(About this task):
Tally up the lines below containing the string "none", then write the number alone.

[Revision tracking records]
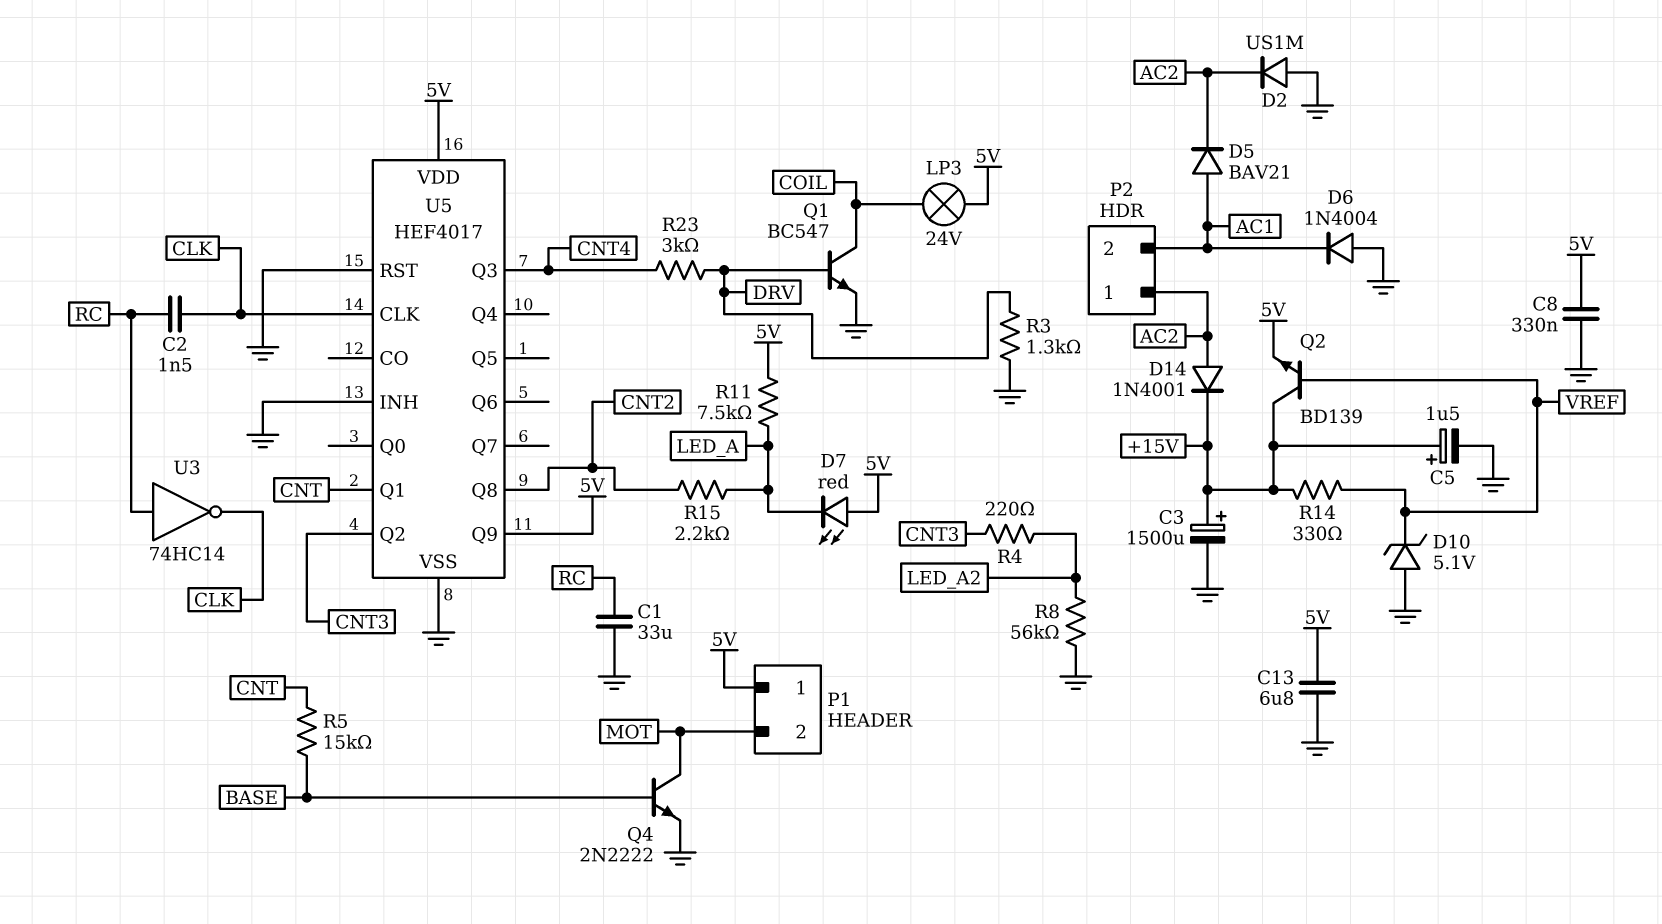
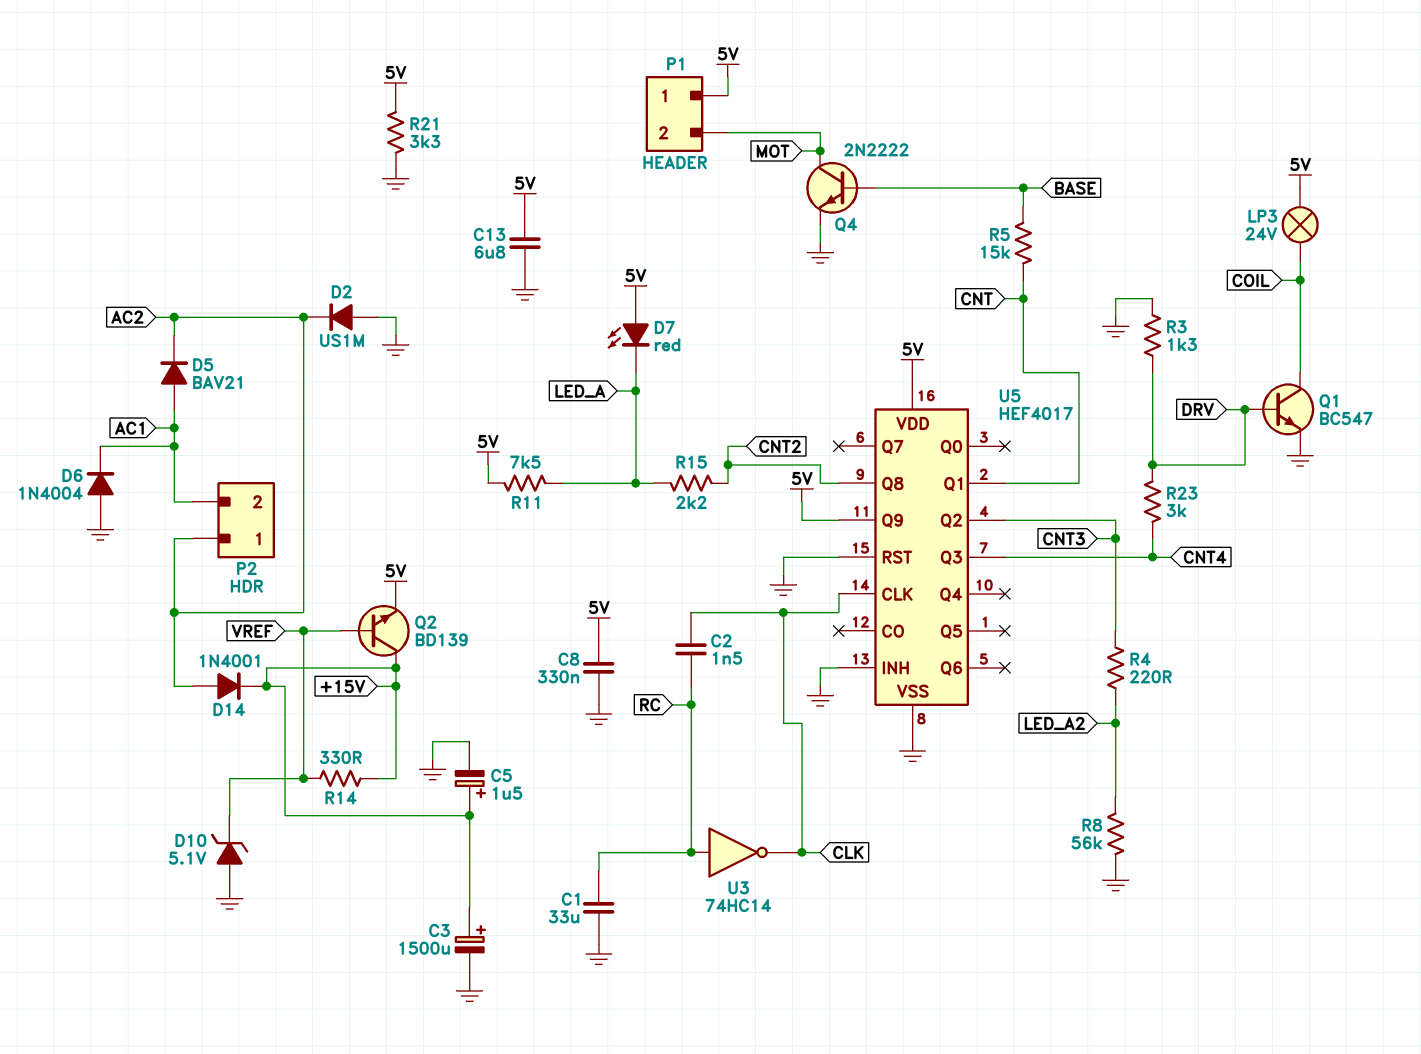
R21: none -> 3.3k (5V, GND)

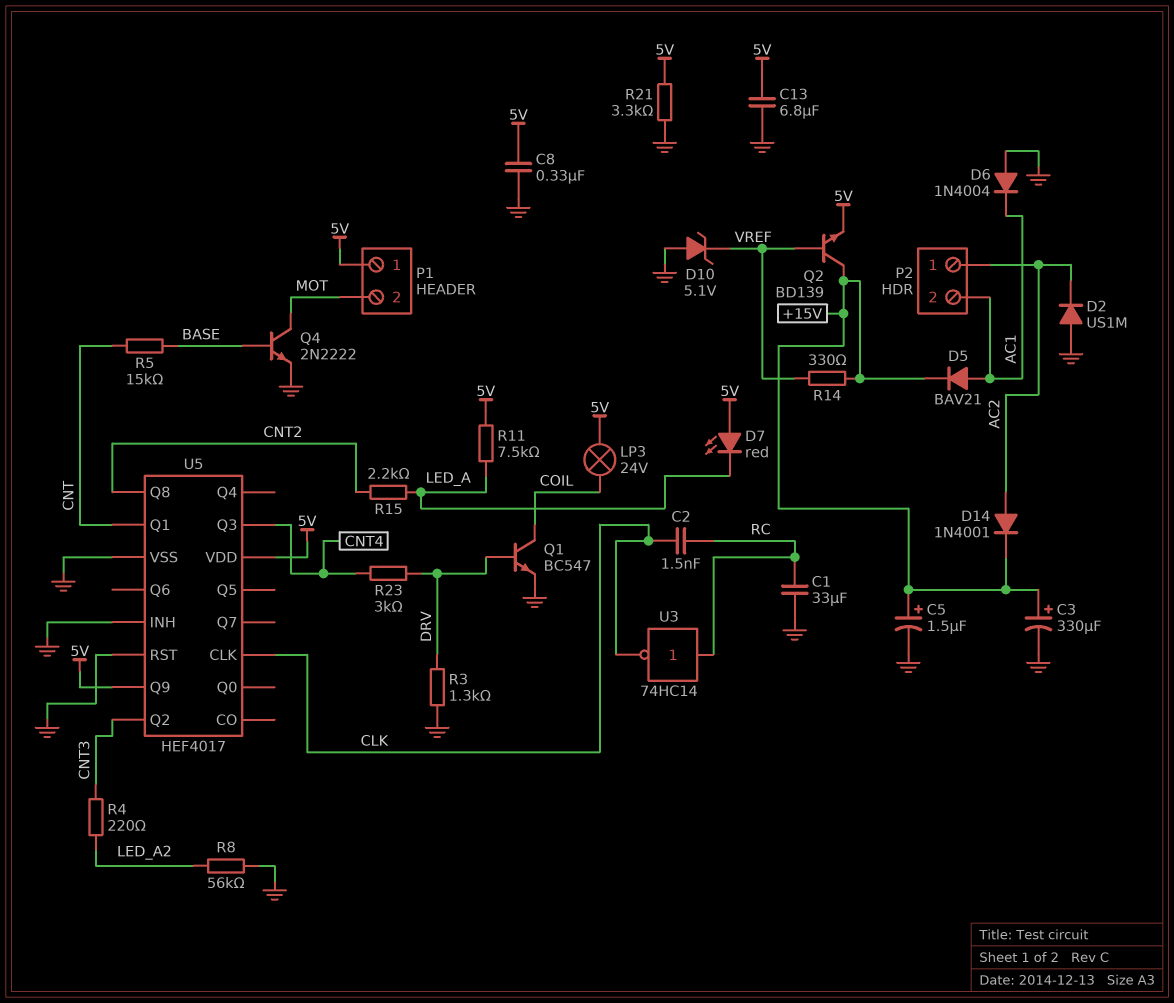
C3: 1500uF (plus +15V, minus GND) -> 330uF (plus +15V, minus GND)
D5: diode BAV21 (A AC1, K AC2) -> diode BAV21 (A AC1, K +15V)

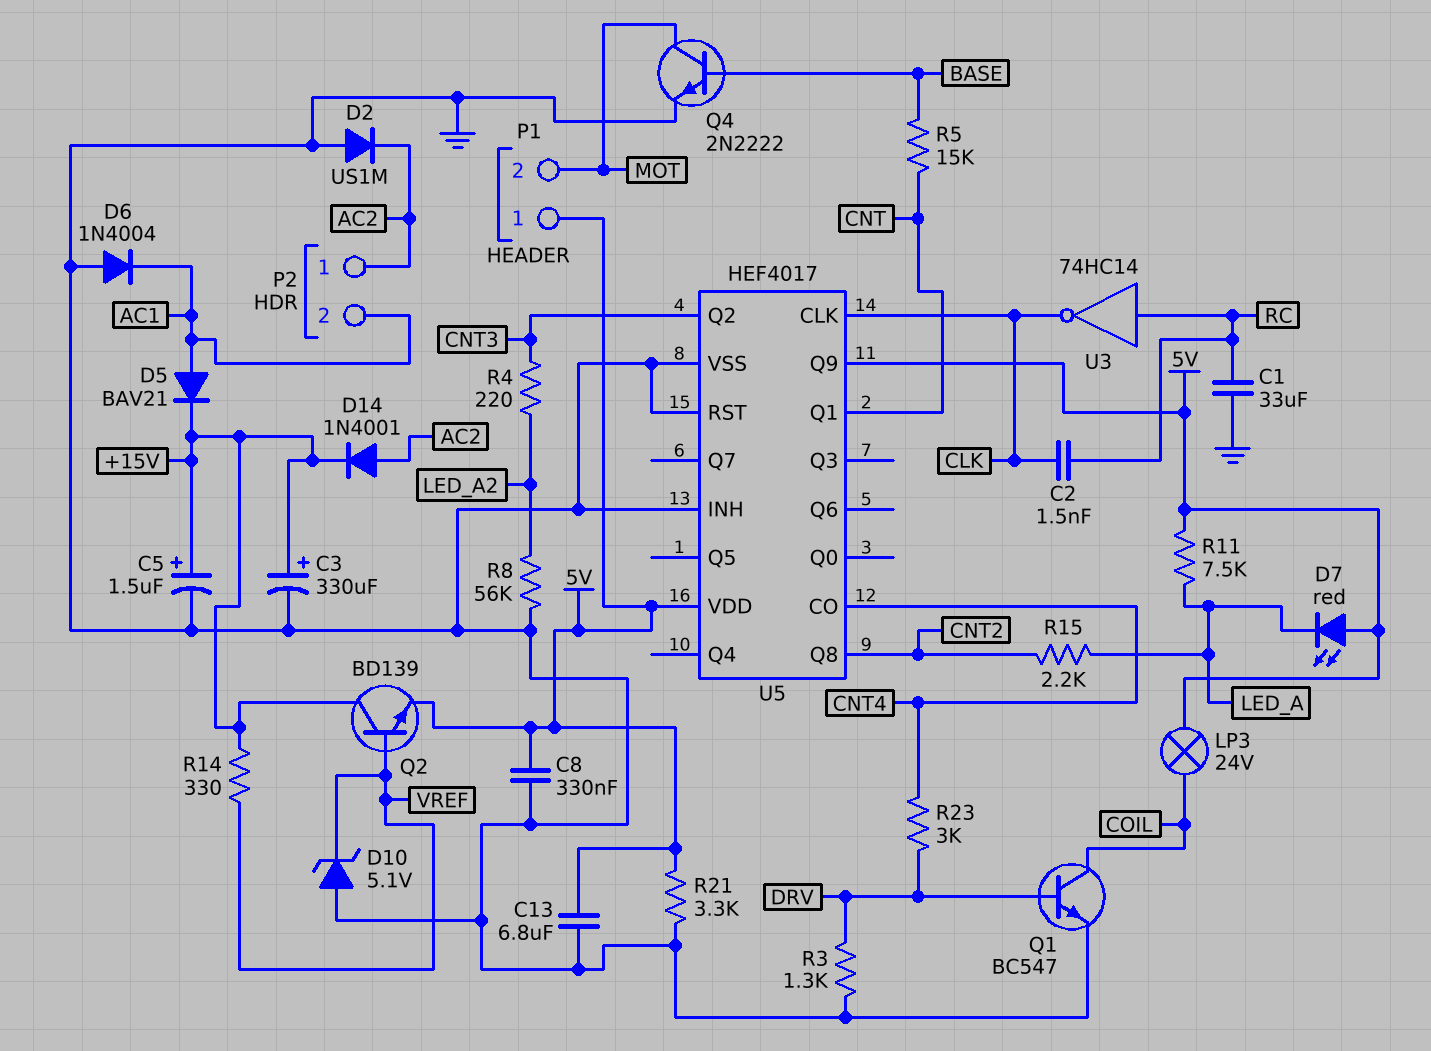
U5 pin CO: none -> CNT4
U5 pin Q3: CNT4 -> none

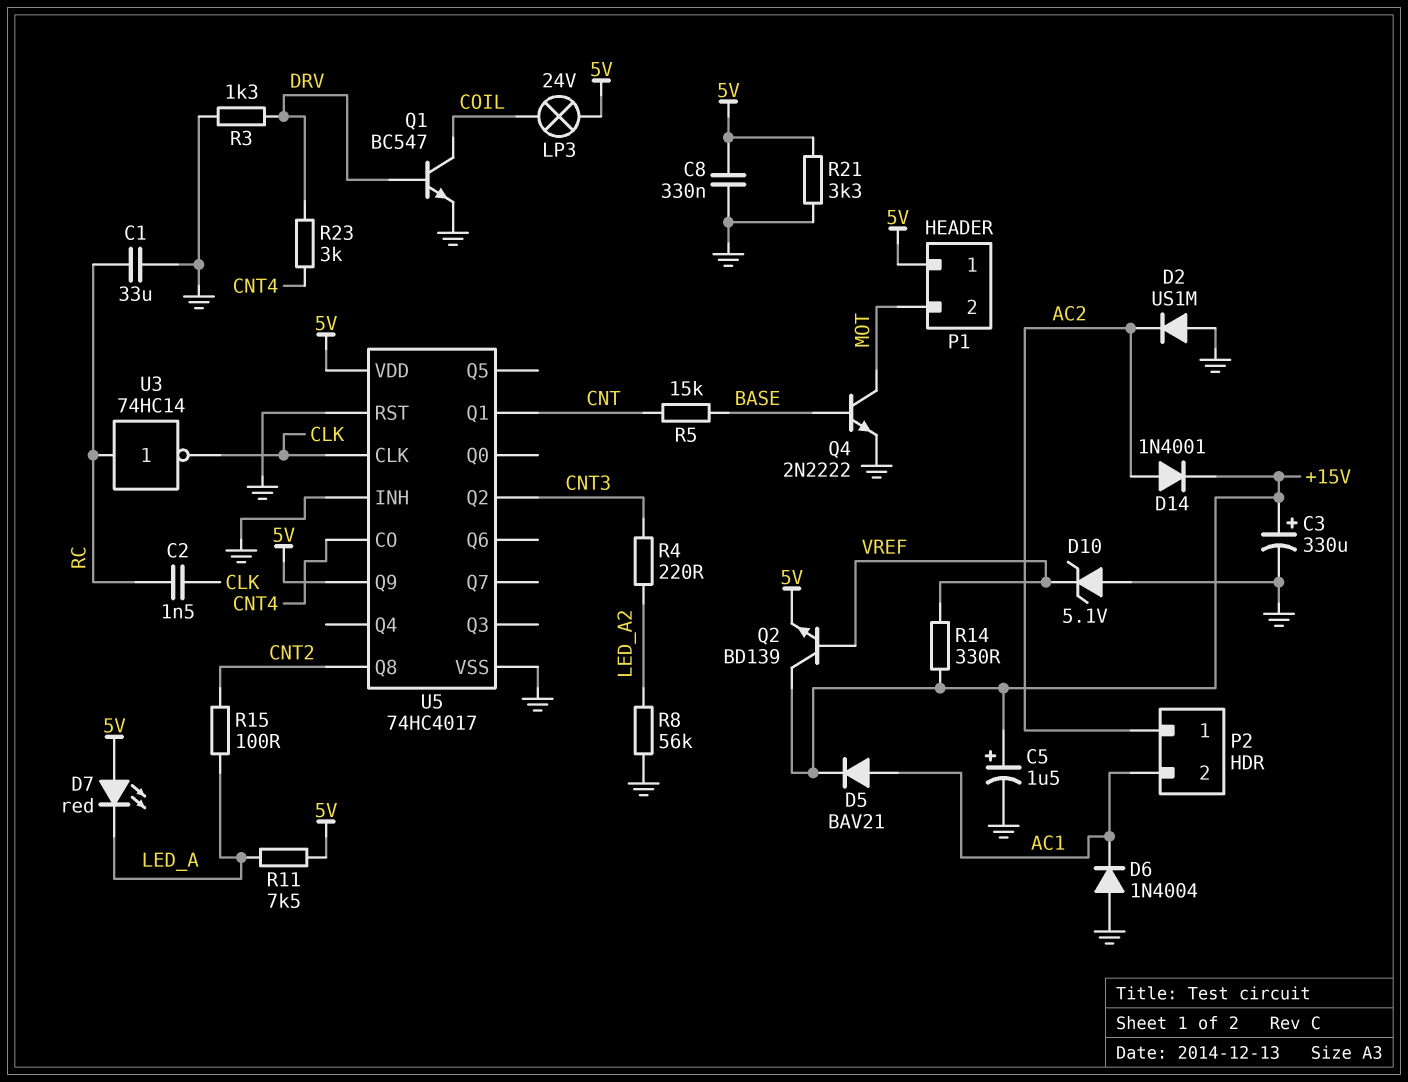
C13: 6.8uF (5V, GND) -> none
R15: 2.2k (CNT2, LED_A) -> 100 (CNT2, LED_A)
U5: HEF4017 -> 74HC4017

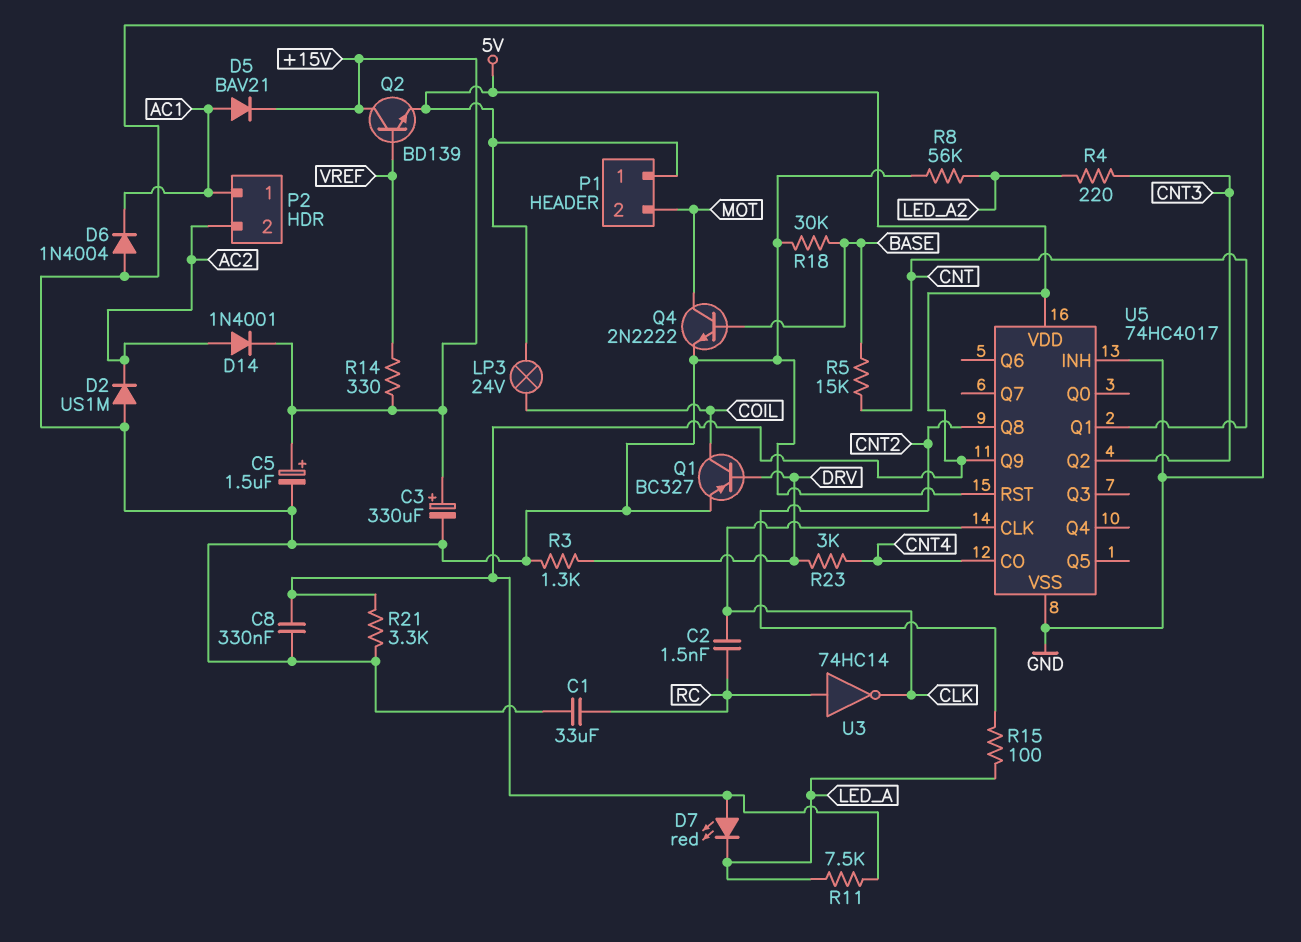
D10: zener 5.1V (A GND, K VREF) -> none
P2 pin 1: AC2 -> AC1
P2 pin 2: AC1 -> AC2
Q1: NPN BC547 (B DRV, C COIL, E GND) -> PNP BC327 (B DRV, C COIL, E GND)
R18: none -> 30k (BASE, GND)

(Expected answer):
6